STATED TASK: Return each of the rows below word for word, with nothing added, dropped, or changed.

RECORDS FOR THE TASK:
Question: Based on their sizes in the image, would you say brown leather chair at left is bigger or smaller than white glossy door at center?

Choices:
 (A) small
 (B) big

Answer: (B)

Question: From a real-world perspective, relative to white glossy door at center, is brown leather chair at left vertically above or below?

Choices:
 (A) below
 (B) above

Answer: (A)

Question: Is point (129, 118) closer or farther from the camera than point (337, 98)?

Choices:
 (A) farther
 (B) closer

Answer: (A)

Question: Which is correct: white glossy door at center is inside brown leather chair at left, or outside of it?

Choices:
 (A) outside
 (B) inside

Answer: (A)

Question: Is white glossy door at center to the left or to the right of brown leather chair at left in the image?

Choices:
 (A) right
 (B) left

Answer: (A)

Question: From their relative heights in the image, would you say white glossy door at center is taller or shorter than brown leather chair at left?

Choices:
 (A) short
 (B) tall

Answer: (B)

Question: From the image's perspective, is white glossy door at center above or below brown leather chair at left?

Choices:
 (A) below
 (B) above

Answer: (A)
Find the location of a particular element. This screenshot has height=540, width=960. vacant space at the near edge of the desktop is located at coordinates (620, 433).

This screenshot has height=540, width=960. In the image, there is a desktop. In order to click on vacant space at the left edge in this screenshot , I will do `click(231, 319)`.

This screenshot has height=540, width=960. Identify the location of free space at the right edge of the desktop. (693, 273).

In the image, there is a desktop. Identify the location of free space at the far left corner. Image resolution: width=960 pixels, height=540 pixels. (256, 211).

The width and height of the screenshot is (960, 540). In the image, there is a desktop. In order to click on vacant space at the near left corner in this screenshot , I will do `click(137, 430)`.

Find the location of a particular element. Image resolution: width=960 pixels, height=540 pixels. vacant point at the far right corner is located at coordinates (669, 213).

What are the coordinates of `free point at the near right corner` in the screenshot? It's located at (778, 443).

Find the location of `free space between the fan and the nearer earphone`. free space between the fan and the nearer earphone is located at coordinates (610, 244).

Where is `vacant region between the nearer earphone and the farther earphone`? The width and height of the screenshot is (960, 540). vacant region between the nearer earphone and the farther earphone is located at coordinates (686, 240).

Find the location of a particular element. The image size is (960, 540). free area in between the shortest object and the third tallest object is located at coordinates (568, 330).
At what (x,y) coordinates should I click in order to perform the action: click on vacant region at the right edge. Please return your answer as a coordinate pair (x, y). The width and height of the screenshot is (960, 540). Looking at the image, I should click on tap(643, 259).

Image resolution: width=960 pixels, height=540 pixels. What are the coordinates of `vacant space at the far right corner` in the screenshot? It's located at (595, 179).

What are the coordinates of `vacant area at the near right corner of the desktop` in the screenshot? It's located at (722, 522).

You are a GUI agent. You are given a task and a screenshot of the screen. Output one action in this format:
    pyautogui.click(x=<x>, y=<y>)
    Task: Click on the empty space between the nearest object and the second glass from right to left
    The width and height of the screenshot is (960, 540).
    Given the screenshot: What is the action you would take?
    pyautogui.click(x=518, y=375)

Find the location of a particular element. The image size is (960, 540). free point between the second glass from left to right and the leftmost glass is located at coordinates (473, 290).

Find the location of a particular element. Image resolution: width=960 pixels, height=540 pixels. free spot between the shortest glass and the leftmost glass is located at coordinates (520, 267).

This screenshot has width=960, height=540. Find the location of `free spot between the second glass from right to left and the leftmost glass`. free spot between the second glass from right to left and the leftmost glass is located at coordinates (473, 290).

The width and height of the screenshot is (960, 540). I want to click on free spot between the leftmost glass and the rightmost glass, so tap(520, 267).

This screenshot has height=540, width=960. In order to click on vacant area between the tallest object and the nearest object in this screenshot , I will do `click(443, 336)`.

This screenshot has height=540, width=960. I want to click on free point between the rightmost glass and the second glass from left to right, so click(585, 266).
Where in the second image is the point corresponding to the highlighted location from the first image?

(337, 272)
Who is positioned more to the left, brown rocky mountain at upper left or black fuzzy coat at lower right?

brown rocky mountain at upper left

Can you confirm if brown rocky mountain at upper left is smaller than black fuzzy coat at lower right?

THE RESULT:
Question: Based on their sizes in the image, would you say brown leather chair at left is bigger or smaller than white glossy door at center?

Choices:
 (A) small
 (B) big

Answer: (B)

Question: From a real-world perspective, relative to white glossy door at center, is brown leather chair at left vertically above or below?

Choices:
 (A) below
 (B) above

Answer: (A)

Question: Is point (129, 118) closer or farther from the camera than point (337, 98)?

Choices:
 (A) farther
 (B) closer

Answer: (A)

Question: Which is correct: white glossy door at center is inside brown leather chair at left, or outside of it?

Choices:
 (A) outside
 (B) inside

Answer: (A)

Question: Is white glossy door at center to the left or to the right of brown leather chair at left in the image?

Choices:
 (A) right
 (B) left

Answer: (A)

Question: From their relative heights in the image, would you say white glossy door at center is taller or shorter than brown leather chair at left?

Choices:
 (A) short
 (B) tall

Answer: (B)

Question: From the image's perspective, is white glossy door at center above or below brown leather chair at left?

Choices:
 (A) below
 (B) above

Answer: (A)
Find the location of a particular element. This screenshot has height=540, width=960. vacant space at the near edge of the desktop is located at coordinates (620, 433).

This screenshot has height=540, width=960. In the image, there is a desktop. In order to click on vacant space at the left edge in this screenshot , I will do `click(231, 319)`.

This screenshot has height=540, width=960. Identify the location of free space at the right edge of the desktop. (693, 273).

In the image, there is a desktop. Identify the location of free space at the far left corner. Image resolution: width=960 pixels, height=540 pixels. (256, 211).

The width and height of the screenshot is (960, 540). In the image, there is a desktop. In order to click on vacant space at the near left corner in this screenshot , I will do `click(137, 430)`.

Find the location of a particular element. Image resolution: width=960 pixels, height=540 pixels. vacant point at the far right corner is located at coordinates (669, 213).

What are the coordinates of `free point at the near right corner` in the screenshot? It's located at (778, 443).

Find the location of `free space between the fan and the nearer earphone`. free space between the fan and the nearer earphone is located at coordinates (610, 244).

Where is `vacant region between the nearer earphone and the farther earphone`? The width and height of the screenshot is (960, 540). vacant region between the nearer earphone and the farther earphone is located at coordinates (686, 240).

Find the location of a particular element. The image size is (960, 540). free area in between the shortest object and the third tallest object is located at coordinates (568, 330).
At what (x,y) coordinates should I click in order to perform the action: click on vacant region at the right edge. Please return your answer as a coordinate pair (x, y). The width and height of the screenshot is (960, 540). Looking at the image, I should click on tap(643, 259).

Image resolution: width=960 pixels, height=540 pixels. What are the coordinates of `vacant space at the far right corner` in the screenshot? It's located at (595, 179).

What are the coordinates of `vacant area at the near right corner of the desktop` in the screenshot? It's located at (722, 522).

You are a GUI agent. You are given a task and a screenshot of the screen. Output one action in this format:
    pyautogui.click(x=<x>, y=<y>)
    Task: Click on the empty space between the nearest object and the second glass from right to left
    The width and height of the screenshot is (960, 540).
    Given the screenshot: What is the action you would take?
    pyautogui.click(x=518, y=375)

Find the location of a particular element. The image size is (960, 540). free point between the second glass from left to right and the leftmost glass is located at coordinates (473, 290).

Find the location of a particular element. Image resolution: width=960 pixels, height=540 pixels. free spot between the shortest glass and the leftmost glass is located at coordinates (520, 267).

This screenshot has width=960, height=540. Find the location of `free spot between the second glass from right to left and the leftmost glass`. free spot between the second glass from right to left and the leftmost glass is located at coordinates (473, 290).

The width and height of the screenshot is (960, 540). I want to click on free spot between the leftmost glass and the rightmost glass, so tap(520, 267).

This screenshot has height=540, width=960. In order to click on vacant area between the tallest object and the nearest object in this screenshot , I will do `click(443, 336)`.

This screenshot has height=540, width=960. I want to click on free point between the rightmost glass and the second glass from left to right, so click(585, 266).
Where in the second image is the point corresponding to the highlighted location from the first image?

(337, 272)
Who is positioned more to the left, brown rocky mountain at upper left or black fuzzy coat at lower right?

brown rocky mountain at upper left

Can you confirm if brown rocky mountain at upper left is smaller than black fuzzy coat at lower right?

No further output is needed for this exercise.